The task:
Reproduce the top of the data verbatim, through and including the line that contains "MATRIX1 pin CLK: D13 -> D4".

Data extracts:
========

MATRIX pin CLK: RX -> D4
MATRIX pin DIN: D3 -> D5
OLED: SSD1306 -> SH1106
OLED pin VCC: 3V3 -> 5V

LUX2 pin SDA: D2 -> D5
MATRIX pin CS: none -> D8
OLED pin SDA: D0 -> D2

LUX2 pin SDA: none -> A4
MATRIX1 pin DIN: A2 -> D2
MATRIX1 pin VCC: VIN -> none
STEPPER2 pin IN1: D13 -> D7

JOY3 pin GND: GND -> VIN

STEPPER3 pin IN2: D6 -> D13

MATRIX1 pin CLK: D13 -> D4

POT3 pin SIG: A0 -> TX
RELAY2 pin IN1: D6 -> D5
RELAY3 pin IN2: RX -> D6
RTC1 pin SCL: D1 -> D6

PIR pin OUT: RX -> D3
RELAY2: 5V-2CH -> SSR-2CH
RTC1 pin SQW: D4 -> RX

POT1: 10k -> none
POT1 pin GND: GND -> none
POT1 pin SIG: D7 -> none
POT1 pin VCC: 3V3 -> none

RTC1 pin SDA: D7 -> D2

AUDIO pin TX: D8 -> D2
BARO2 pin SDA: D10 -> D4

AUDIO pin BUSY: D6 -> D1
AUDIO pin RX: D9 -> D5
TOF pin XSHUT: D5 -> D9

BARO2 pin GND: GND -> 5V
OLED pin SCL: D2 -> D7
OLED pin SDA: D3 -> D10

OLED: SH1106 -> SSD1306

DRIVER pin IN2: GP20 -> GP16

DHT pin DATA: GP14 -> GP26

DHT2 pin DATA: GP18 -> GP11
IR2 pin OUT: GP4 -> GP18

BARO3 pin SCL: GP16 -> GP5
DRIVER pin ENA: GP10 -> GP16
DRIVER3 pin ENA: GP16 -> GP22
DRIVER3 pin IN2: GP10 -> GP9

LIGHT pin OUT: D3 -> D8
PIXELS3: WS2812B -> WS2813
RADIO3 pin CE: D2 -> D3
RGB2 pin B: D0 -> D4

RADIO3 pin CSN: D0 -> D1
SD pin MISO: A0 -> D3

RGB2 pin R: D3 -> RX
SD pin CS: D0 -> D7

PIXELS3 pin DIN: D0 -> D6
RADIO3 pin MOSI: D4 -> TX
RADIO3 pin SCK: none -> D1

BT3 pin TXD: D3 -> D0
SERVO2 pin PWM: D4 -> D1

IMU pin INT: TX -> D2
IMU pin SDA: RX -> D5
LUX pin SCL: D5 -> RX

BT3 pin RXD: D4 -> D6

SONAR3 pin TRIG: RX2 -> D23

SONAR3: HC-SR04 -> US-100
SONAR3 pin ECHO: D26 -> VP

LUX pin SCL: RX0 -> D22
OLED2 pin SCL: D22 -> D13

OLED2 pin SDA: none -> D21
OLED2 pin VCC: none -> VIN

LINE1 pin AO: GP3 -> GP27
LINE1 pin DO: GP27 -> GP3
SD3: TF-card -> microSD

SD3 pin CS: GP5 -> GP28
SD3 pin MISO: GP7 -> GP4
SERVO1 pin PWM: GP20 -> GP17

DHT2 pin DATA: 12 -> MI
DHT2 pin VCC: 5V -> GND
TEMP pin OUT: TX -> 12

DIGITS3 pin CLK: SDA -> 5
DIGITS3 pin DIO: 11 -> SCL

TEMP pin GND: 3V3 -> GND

========

Solution for this exercise:
MATRIX pin CLK: RX -> D4
MATRIX pin DIN: D3 -> D5
OLED: SSD1306 -> SH1106
OLED pin VCC: 3V3 -> 5V

LUX2 pin SDA: D2 -> D5
MATRIX pin CS: none -> D8
OLED pin SDA: D0 -> D2

LUX2 pin SDA: none -> A4
MATRIX1 pin DIN: A2 -> D2
MATRIX1 pin VCC: VIN -> none
STEPPER2 pin IN1: D13 -> D7

JOY3 pin GND: GND -> VIN

STEPPER3 pin IN2: D6 -> D13

MATRIX1 pin CLK: D13 -> D4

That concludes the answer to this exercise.